### LISTED ENTRIES
-- Opening Marker --
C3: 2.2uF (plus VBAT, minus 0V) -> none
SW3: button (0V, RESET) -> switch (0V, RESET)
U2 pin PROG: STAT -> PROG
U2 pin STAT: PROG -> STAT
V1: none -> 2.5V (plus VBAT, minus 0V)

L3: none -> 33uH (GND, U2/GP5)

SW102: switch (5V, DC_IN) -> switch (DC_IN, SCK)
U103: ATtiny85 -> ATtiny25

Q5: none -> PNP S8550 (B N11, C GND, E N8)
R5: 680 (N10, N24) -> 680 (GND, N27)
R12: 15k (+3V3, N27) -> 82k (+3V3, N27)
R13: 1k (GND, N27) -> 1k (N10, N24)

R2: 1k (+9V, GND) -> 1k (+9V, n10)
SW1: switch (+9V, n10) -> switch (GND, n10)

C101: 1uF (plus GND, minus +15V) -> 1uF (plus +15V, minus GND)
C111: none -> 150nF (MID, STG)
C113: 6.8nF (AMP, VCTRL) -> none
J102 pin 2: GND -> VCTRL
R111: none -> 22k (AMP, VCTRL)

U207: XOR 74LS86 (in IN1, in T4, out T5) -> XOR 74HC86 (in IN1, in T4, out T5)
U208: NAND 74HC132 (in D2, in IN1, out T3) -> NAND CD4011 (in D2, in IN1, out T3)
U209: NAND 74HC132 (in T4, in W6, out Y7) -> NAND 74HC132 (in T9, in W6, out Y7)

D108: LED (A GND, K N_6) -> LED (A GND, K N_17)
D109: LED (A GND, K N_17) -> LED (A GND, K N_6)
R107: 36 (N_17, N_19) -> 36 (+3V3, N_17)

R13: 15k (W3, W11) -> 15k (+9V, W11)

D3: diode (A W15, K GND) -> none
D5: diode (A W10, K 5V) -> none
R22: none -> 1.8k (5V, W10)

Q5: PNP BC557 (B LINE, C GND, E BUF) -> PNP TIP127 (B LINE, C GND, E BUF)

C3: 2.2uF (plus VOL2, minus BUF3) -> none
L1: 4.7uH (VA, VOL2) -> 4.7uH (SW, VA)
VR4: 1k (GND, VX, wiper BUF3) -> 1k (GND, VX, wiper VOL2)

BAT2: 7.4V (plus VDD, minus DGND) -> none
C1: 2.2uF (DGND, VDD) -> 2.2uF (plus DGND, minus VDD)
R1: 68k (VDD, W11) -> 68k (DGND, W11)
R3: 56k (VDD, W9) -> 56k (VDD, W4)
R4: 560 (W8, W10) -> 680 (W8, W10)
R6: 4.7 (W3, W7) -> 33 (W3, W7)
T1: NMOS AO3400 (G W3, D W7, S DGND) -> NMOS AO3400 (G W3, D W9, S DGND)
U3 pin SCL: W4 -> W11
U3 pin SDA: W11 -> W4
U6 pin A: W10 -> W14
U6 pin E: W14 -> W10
-- Closing Marker --
### TASK GOAL
Report only the number of lines that hold the string "diode" in this listing.

### RESPONSE BOX
2